◆ Material shown ◆
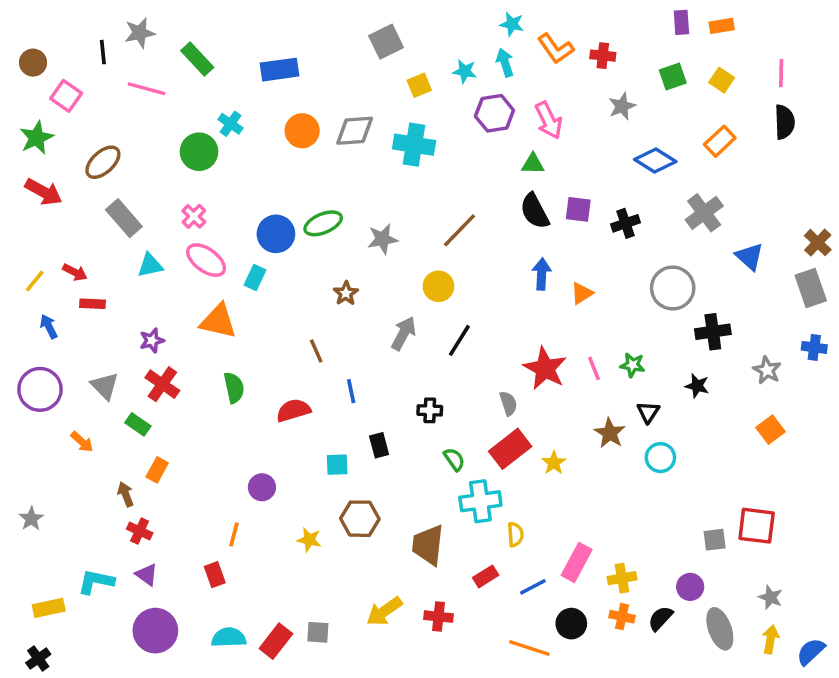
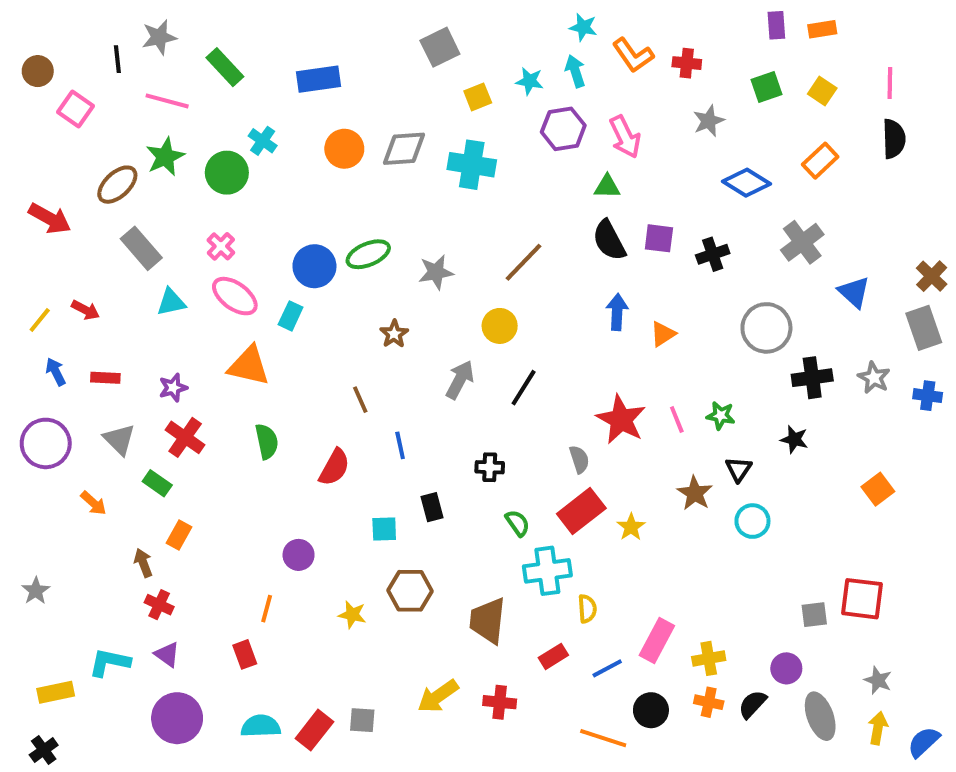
green star: (37, 138) -> (165, 157), moved
red rectangle: (92, 304) -> (105, 378), moved
gray star: (767, 370) -> (874, 378), moved
red semicircle: (293, 410) -> (334, 467), turned 136

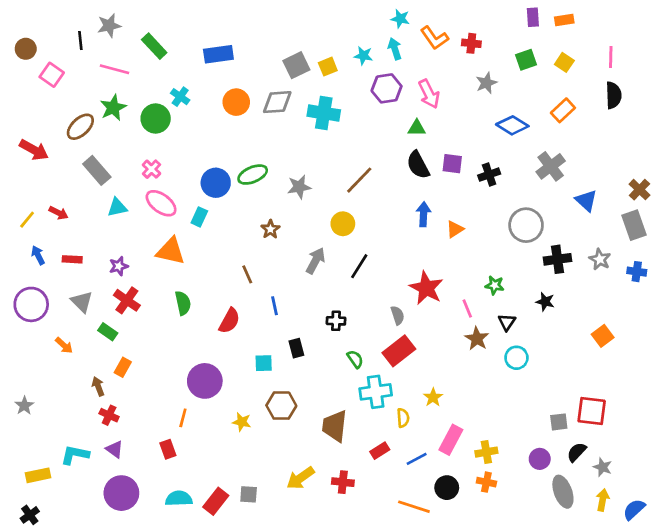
gray square: (440, 47) -> (296, 65), moved
pink line: (677, 420) -> (467, 309), moved
yellow star: (631, 527) -> (433, 397), moved
purple circle: (299, 555) -> (205, 381), size x1.6
black semicircle: (752, 704) -> (577, 452), moved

◆ Exercise directions ◆
All lines above that hold the string "star" should be copied.

◆ Result for this task ◆
green star: (37, 138) -> (165, 157), moved
gray star: (767, 370) -> (874, 378), moved
yellow star: (631, 527) -> (433, 397), moved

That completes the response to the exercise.